• **INSTRUCTIONS TO FOLLOW**
The lines below that include "brown" are to be found and copied.

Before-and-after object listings
┄┄┄┄┄┄

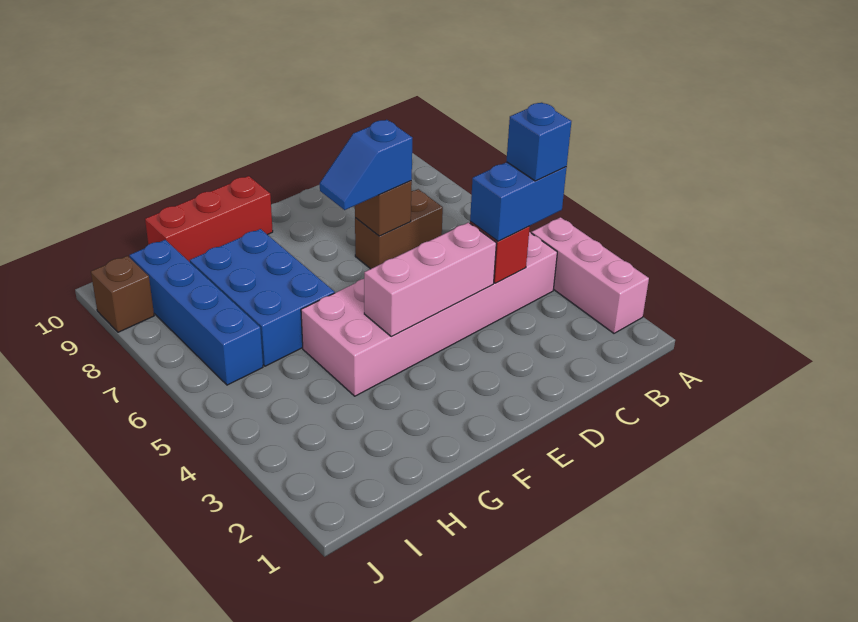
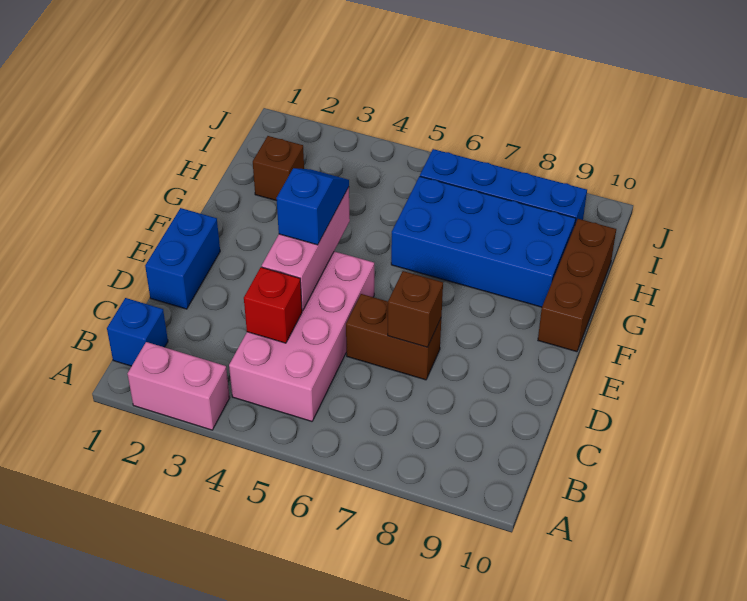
pink brick A2:A4 level 1 -> pink brick A2:A3 level 1
pink brick B4:G5 level 1 -> pink brick B4:E5 level 1
blue brick B4:C4 level 3 -> blue brick D1:E1 level 1
blue brick B4 level 4 -> blue brick B1 level 1
brown brick C7:D7 level 1 -> brown brick D6:D7 level 1
blue slope D7:E7 level 3 top D -> blue slope E4:F4 level 3 top E
red brick F10:H10 level 1 -> brown brick F10:H10 level 1
blue brick G6:H8 level 1 -> blue brick G6:H9 level 1
brown brick J9 level 1 -> brown brick H2 level 1

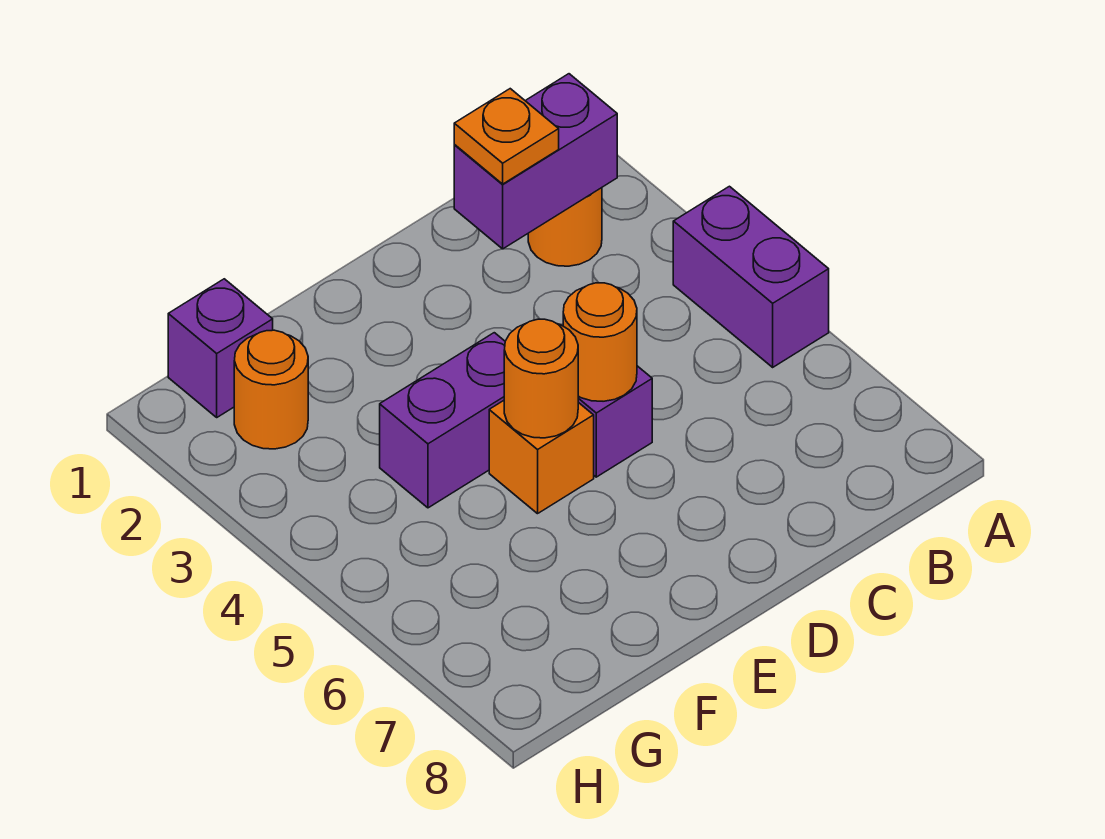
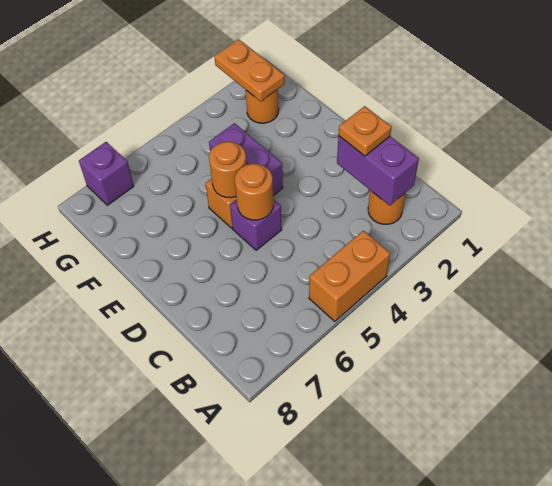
purple brick A4:A5 level 1 -> orange brick A4:A5 level 1
purple brick G1 level 1 -> purple brick H7 level 1
none -> orange plate G2:H2 level 2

┄┄┄┄┄┄

• **TASK RESPONSE**
brown brick C7:D7 level 1 -> brown brick D6:D7 level 1
red brick F10:H10 level 1 -> brown brick F10:H10 level 1
brown brick J9 level 1 -> brown brick H2 level 1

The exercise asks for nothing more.